- PROBLEM TO WORK ON -
Restate word for word the lines of the records below, starting at the line that contains "R1: none -> 100k (VDD, W16)" and ending at the line that contains "U10: buffer 74LS07", with both of those lines included and nothing else.

- PROVIDED INFORMATION -
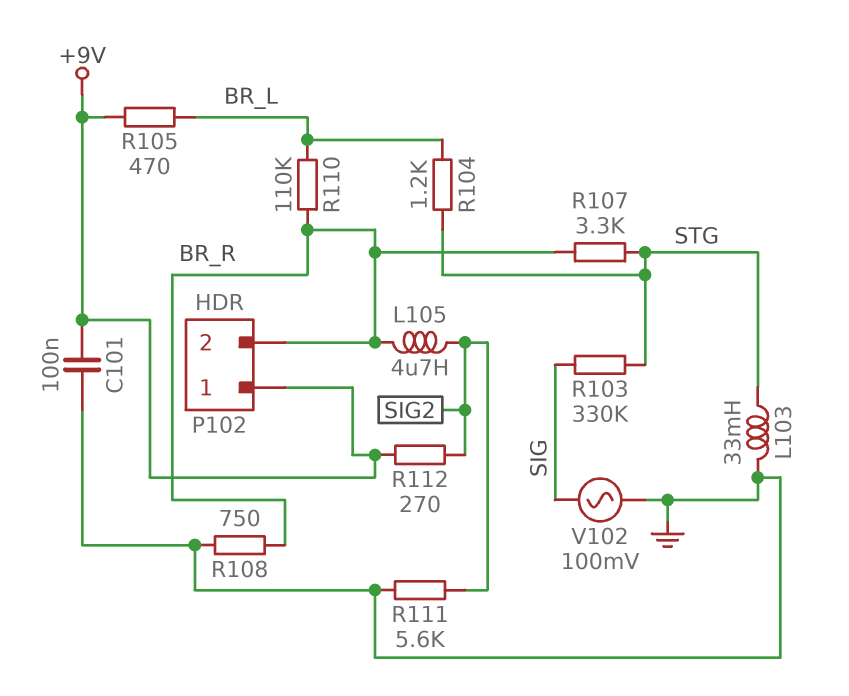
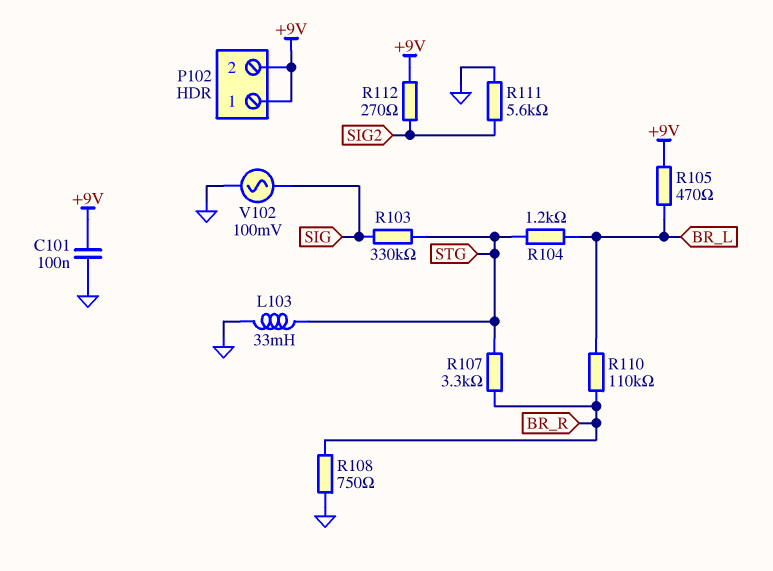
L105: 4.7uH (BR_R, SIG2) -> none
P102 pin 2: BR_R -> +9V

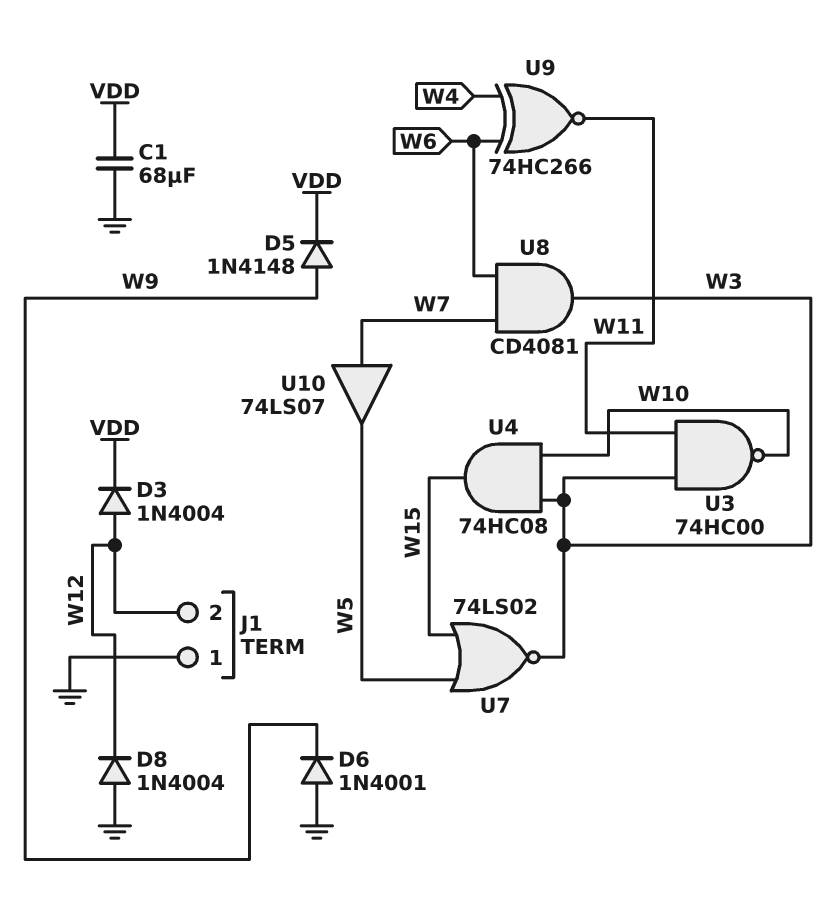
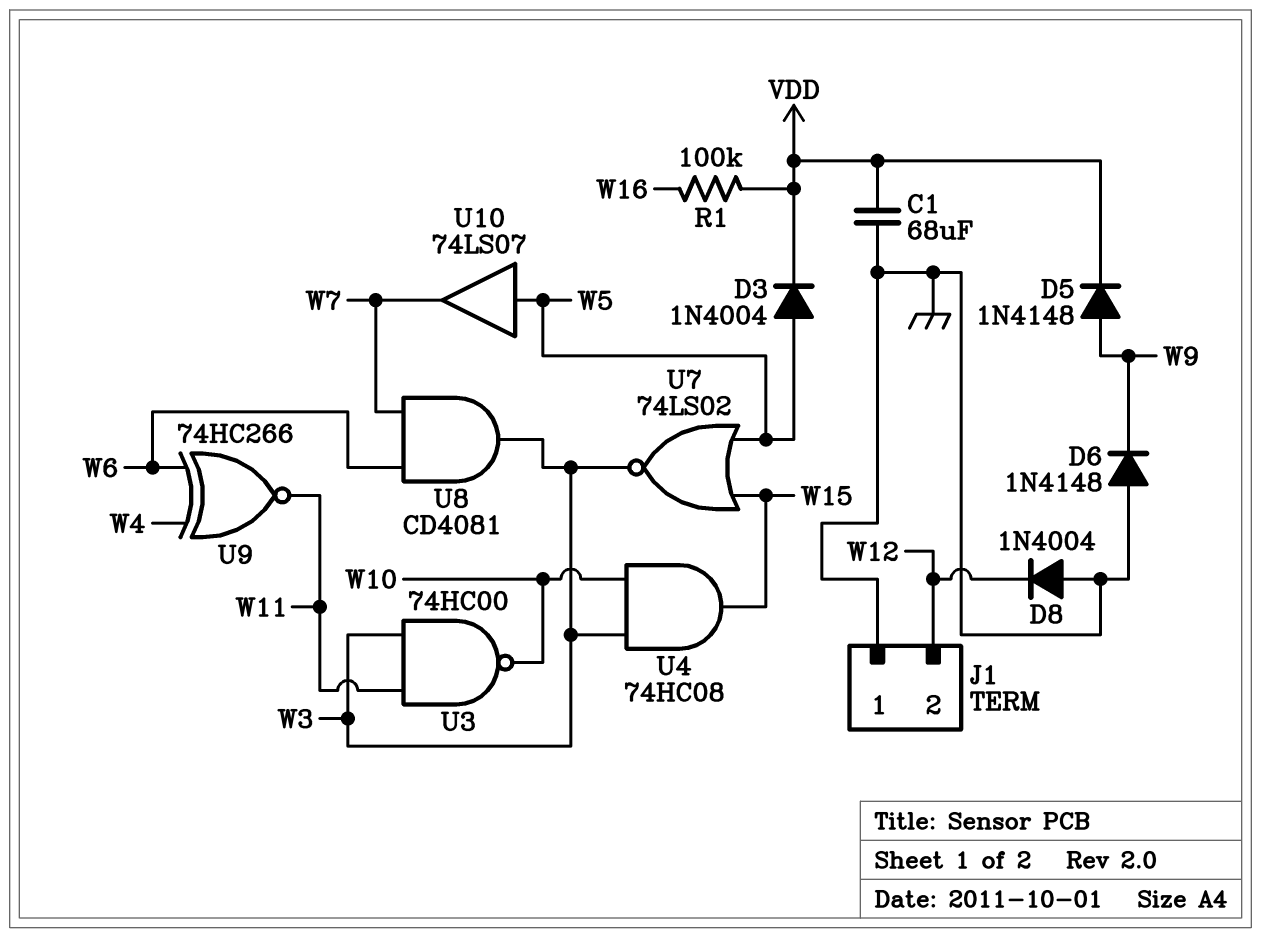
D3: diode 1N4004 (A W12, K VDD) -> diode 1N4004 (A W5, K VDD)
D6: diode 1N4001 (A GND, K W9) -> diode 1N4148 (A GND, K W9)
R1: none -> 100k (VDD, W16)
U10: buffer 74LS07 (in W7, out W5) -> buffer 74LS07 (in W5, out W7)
---
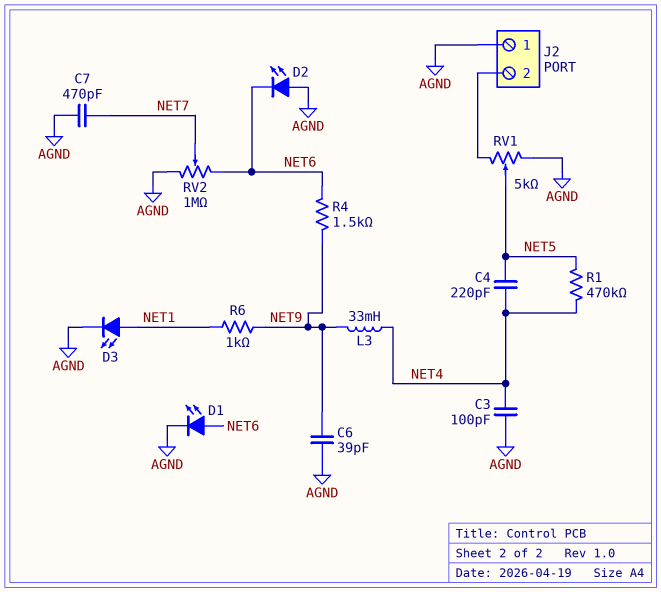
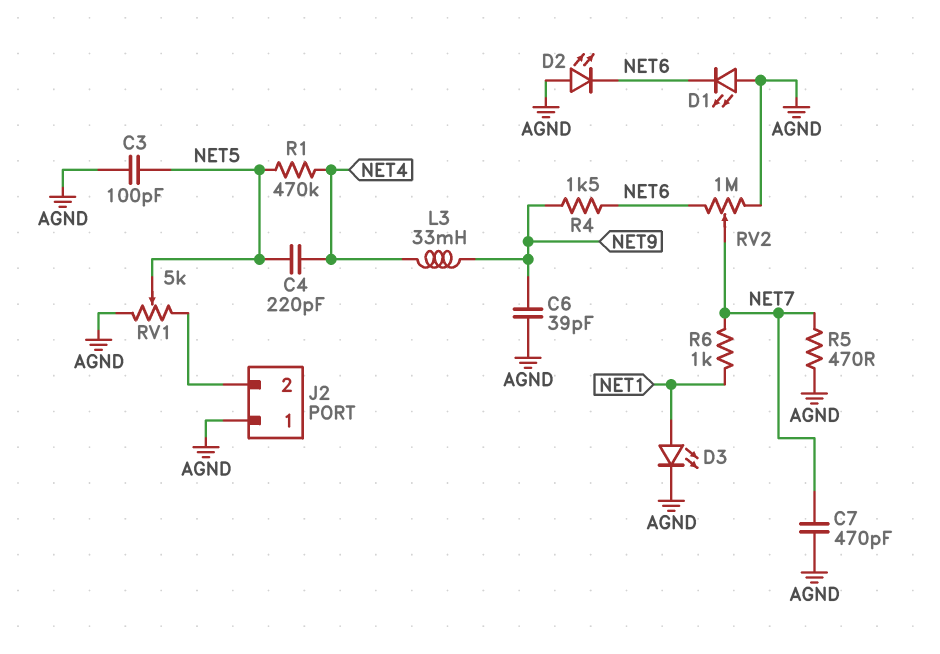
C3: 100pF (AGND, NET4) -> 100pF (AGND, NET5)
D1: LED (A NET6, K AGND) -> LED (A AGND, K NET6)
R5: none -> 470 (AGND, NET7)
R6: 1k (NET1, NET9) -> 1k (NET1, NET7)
==
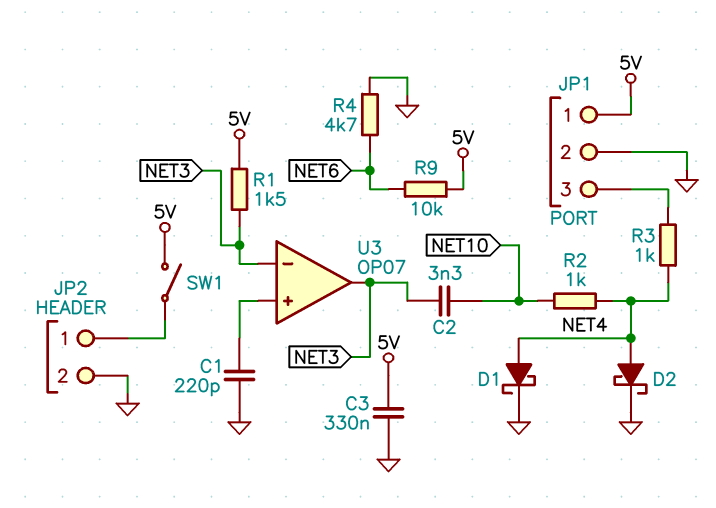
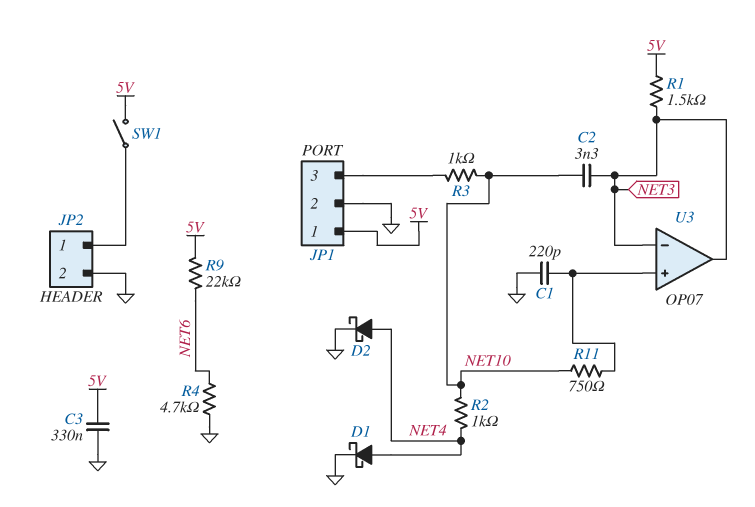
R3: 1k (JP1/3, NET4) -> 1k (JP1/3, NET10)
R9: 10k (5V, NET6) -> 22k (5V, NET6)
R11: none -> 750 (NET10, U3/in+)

- RESPONSE -
R1: none -> 100k (VDD, W16)
U10: buffer 74LS07 (in W7, out W5) -> buffer 74LS07 (in W5, out W7)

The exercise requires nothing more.